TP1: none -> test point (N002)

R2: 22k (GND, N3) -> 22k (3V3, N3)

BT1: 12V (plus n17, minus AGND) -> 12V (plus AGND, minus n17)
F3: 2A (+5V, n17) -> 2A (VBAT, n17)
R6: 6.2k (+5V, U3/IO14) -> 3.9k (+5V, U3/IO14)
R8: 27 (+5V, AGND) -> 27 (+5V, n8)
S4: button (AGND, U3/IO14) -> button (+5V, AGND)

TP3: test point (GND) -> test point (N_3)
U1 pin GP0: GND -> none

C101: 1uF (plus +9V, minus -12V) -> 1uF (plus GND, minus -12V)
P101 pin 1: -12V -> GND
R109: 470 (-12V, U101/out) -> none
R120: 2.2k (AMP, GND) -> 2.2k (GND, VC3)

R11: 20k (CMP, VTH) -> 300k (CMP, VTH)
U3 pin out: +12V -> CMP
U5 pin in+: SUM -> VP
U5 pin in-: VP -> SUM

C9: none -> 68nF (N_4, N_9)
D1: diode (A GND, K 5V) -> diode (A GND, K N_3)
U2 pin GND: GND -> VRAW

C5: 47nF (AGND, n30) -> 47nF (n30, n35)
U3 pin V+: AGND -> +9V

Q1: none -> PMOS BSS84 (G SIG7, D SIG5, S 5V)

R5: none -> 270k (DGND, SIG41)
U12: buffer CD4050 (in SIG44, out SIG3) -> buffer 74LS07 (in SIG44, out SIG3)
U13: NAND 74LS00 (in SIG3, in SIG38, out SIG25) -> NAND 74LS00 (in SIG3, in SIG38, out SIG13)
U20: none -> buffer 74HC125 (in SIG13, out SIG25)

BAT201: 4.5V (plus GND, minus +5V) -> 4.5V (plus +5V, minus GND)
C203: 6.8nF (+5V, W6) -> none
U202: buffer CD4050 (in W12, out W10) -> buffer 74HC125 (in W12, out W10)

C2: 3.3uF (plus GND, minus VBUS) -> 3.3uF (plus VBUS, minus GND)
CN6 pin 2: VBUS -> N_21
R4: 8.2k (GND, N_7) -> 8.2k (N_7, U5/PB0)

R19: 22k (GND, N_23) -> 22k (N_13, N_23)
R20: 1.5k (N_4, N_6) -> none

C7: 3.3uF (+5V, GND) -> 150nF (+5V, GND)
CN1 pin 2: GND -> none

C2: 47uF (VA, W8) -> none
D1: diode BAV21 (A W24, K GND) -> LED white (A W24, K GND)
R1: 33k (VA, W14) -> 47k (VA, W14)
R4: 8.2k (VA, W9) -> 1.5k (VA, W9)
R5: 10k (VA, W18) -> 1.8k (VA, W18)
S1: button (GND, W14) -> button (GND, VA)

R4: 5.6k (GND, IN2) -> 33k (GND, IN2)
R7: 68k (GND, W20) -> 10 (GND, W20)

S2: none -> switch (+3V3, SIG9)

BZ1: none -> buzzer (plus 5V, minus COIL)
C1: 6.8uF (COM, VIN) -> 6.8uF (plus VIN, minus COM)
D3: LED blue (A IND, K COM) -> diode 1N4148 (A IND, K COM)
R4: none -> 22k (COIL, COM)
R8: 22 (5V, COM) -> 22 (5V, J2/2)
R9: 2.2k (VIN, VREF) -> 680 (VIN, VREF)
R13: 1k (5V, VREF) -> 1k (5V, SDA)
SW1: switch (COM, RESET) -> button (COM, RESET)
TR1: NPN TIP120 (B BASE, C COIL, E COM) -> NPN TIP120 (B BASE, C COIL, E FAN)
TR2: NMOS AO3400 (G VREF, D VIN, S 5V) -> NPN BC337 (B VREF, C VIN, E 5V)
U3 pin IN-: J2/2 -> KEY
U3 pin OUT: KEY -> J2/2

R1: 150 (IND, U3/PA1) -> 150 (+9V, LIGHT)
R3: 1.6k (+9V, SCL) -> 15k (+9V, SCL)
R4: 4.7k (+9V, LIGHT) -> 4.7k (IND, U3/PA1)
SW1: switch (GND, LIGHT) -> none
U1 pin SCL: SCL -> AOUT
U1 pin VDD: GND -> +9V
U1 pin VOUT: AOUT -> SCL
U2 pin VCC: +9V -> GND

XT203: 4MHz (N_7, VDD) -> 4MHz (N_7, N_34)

....................

● Exercise description
What is needed is a word-for-word copy of the records above, from the first line through the line that contains "R11: 20k (CMP, VTH) -> 300k (CMP, VTH)".

● Response below
TP1: none -> test point (N002)

R2: 22k (GND, N3) -> 22k (3V3, N3)

BT1: 12V (plus n17, minus AGND) -> 12V (plus AGND, minus n17)
F3: 2A (+5V, n17) -> 2A (VBAT, n17)
R6: 6.2k (+5V, U3/IO14) -> 3.9k (+5V, U3/IO14)
R8: 27 (+5V, AGND) -> 27 (+5V, n8)
S4: button (AGND, U3/IO14) -> button (+5V, AGND)

TP3: test point (GND) -> test point (N_3)
U1 pin GP0: GND -> none

C101: 1uF (plus +9V, minus -12V) -> 1uF (plus GND, minus -12V)
P101 pin 1: -12V -> GND
R109: 470 (-12V, U101/out) -> none
R120: 2.2k (AMP, GND) -> 2.2k (GND, VC3)

R11: 20k (CMP, VTH) -> 300k (CMP, VTH)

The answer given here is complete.